Give again, word for word, every line below from the one that has "BUTTON pin GND: 5V -> GND" through the one that has "MIC pin OUT: TX2 -> VP", both included, and no others.

-------- Provided information --------

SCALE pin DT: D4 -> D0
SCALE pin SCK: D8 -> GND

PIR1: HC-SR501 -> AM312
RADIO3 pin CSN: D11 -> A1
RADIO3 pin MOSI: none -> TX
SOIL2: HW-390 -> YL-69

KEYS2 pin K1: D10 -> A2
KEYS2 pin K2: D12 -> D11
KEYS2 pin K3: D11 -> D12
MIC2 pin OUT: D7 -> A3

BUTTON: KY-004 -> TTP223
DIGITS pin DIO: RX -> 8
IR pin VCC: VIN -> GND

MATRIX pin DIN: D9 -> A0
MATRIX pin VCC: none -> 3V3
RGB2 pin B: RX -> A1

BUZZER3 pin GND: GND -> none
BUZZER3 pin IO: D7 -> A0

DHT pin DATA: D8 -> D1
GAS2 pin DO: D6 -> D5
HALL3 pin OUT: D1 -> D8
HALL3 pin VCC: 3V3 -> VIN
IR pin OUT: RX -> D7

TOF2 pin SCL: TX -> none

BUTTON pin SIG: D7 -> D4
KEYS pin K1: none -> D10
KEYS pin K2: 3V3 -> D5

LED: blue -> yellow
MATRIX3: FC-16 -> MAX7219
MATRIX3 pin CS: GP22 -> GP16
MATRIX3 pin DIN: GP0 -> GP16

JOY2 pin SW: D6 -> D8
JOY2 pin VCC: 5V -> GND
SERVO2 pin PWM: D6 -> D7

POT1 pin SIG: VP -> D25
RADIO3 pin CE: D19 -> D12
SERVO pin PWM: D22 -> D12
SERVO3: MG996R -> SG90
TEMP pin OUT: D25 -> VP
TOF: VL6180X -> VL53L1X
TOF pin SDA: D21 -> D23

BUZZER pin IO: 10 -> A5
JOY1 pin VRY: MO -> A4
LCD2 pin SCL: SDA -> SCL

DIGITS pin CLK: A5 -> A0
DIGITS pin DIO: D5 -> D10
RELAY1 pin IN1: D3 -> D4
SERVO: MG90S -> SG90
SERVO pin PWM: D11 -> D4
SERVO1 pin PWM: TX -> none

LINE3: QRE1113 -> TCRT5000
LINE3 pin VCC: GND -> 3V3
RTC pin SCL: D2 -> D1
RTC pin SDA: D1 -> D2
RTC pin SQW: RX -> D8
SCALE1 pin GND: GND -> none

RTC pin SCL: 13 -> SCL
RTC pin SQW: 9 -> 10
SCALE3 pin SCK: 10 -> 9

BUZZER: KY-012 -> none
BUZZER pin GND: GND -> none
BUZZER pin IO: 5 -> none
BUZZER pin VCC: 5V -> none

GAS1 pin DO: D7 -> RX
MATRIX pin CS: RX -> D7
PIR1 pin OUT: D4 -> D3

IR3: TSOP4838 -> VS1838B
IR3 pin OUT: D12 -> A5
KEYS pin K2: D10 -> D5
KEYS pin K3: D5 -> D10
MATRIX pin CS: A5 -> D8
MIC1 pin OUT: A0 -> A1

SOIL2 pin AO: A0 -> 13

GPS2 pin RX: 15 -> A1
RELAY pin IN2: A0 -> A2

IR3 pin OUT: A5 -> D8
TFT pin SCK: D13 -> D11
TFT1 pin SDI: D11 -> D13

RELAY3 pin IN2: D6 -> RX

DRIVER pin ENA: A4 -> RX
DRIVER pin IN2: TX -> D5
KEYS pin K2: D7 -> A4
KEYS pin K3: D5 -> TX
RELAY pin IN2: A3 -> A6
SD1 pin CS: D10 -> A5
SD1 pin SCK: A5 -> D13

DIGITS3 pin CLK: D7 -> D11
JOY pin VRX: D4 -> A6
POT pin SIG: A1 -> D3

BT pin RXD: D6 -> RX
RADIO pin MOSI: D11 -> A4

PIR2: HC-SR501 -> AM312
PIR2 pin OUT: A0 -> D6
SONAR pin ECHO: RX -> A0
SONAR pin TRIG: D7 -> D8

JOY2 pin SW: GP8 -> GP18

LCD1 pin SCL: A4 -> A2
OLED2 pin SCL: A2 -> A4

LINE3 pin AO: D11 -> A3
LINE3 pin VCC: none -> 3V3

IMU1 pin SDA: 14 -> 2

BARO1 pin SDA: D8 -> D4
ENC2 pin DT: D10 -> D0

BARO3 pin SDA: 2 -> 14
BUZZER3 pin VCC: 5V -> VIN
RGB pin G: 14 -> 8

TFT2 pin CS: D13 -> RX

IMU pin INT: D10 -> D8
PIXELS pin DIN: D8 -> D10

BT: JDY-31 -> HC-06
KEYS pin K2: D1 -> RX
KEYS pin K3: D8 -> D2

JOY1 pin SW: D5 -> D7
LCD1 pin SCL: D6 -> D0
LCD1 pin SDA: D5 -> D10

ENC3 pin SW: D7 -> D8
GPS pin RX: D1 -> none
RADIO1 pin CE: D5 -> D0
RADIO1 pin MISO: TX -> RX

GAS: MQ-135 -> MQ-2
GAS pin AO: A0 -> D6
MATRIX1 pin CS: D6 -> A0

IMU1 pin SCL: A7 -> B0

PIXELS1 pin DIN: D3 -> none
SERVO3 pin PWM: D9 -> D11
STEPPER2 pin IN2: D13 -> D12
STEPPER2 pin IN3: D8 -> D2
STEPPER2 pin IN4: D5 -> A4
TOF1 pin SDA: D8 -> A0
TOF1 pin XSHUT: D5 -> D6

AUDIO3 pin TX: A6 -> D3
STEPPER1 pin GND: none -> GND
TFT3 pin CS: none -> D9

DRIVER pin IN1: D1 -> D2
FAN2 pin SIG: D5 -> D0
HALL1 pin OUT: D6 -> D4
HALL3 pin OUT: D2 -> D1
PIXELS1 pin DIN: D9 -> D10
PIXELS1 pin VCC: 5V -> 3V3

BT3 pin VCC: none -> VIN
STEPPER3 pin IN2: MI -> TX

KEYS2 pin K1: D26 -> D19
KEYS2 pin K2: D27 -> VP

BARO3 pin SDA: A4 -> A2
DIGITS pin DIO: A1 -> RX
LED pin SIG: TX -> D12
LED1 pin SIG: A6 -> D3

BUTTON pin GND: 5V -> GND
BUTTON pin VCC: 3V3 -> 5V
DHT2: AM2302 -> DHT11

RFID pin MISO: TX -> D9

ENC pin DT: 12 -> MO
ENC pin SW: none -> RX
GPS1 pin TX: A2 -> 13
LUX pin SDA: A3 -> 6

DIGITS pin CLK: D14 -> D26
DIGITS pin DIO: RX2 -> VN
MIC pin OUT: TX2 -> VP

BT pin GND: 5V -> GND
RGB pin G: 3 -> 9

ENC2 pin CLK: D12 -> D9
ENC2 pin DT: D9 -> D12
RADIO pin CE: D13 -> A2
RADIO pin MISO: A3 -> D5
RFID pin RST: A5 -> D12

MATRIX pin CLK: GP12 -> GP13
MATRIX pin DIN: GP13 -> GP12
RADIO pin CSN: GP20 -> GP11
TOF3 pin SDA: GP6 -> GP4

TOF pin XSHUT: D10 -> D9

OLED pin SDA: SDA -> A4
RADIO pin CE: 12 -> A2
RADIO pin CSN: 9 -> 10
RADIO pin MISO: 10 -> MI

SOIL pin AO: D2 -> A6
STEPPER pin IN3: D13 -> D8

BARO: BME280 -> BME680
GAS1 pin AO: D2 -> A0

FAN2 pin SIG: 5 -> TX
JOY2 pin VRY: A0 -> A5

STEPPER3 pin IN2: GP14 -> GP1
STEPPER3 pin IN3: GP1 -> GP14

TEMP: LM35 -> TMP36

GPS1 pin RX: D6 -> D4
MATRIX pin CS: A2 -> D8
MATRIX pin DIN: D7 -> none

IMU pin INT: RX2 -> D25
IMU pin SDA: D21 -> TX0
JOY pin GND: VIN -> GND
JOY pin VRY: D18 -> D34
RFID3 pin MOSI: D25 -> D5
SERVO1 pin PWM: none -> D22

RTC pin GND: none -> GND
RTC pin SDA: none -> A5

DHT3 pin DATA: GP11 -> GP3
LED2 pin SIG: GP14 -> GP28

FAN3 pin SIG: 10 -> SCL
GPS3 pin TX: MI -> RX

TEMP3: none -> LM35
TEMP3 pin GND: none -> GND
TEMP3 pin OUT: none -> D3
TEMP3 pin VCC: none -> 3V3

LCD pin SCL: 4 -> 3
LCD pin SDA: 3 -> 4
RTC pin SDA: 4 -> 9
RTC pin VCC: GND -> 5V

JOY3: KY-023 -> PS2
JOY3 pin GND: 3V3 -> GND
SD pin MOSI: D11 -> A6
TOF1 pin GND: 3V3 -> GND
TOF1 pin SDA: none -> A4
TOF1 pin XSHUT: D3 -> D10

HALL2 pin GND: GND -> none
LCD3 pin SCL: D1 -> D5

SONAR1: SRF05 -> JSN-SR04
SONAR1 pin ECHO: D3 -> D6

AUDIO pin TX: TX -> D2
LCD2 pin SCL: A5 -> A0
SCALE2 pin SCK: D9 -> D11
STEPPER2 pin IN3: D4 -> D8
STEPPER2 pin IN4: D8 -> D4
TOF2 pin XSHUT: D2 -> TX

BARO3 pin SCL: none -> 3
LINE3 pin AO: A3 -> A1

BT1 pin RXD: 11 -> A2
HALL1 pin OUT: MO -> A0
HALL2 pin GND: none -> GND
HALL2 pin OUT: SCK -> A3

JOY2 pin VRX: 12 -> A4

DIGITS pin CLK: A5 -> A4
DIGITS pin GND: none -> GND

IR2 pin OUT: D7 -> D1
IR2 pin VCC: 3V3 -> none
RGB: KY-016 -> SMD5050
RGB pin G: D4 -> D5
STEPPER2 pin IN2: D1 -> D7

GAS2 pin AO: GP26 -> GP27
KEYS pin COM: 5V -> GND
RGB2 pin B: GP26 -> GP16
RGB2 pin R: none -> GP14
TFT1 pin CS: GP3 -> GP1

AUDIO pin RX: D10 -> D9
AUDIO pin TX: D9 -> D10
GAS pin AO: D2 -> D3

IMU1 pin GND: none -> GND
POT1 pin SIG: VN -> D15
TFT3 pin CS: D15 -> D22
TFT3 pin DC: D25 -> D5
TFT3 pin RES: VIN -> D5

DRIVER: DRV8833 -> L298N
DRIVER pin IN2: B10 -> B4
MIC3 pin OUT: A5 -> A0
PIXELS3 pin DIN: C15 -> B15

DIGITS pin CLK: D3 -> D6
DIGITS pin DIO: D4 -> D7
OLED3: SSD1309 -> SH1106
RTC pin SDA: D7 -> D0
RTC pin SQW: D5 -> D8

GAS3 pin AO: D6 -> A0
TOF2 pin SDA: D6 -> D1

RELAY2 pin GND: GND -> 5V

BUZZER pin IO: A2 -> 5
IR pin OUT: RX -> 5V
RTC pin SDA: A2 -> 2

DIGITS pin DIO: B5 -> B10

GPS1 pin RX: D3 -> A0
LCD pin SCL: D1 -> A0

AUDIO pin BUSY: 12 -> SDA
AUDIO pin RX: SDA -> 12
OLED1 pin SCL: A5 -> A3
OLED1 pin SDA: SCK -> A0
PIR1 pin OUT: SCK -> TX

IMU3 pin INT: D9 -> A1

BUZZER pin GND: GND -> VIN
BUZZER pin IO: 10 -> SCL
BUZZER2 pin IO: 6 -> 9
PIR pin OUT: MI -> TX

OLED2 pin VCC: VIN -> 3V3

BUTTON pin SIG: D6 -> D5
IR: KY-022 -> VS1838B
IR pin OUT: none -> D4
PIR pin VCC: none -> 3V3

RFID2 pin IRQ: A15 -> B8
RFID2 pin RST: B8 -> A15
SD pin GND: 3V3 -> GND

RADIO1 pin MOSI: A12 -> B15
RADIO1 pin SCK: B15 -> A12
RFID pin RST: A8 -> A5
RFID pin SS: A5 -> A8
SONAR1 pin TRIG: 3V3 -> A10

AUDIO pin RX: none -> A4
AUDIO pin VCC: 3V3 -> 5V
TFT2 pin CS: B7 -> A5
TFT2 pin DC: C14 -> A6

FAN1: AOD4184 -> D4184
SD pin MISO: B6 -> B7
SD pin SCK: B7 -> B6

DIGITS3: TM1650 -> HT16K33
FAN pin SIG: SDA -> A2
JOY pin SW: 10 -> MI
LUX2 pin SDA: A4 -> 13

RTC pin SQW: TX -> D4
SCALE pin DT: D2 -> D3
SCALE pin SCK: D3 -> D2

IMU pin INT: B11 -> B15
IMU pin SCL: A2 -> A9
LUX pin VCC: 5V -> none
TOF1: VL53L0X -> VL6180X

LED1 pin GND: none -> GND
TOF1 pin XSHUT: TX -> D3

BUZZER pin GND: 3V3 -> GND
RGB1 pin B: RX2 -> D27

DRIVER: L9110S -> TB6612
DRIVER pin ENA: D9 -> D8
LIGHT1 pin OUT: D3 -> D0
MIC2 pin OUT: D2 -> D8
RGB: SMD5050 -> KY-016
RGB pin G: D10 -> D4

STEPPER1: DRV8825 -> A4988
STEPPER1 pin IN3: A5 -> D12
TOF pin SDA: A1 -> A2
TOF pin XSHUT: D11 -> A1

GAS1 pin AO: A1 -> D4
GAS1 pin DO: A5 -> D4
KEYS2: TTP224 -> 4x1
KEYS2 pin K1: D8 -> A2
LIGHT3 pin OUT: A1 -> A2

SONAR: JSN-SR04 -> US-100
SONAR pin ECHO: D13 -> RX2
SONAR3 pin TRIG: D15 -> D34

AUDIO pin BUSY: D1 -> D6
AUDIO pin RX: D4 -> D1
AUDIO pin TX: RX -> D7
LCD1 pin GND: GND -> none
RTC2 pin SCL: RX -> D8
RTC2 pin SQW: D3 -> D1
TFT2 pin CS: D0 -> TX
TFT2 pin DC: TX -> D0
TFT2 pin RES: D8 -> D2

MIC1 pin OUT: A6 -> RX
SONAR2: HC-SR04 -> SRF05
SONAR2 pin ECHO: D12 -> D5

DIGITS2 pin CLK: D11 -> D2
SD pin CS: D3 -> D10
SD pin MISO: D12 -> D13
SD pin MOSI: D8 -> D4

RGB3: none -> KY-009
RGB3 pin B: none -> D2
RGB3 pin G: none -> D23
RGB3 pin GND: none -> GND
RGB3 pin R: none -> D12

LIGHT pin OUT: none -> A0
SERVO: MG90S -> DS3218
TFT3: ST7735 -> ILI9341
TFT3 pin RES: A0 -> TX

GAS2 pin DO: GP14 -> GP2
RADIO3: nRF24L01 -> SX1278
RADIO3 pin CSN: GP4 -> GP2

--------

**Solution to this task**
BUTTON pin GND: 5V -> GND
BUTTON pin VCC: 3V3 -> 5V
DHT2: AM2302 -> DHT11

RFID pin MISO: TX -> D9

ENC pin DT: 12 -> MO
ENC pin SW: none -> RX
GPS1 pin TX: A2 -> 13
LUX pin SDA: A3 -> 6

DIGITS pin CLK: D14 -> D26
DIGITS pin DIO: RX2 -> VN
MIC pin OUT: TX2 -> VP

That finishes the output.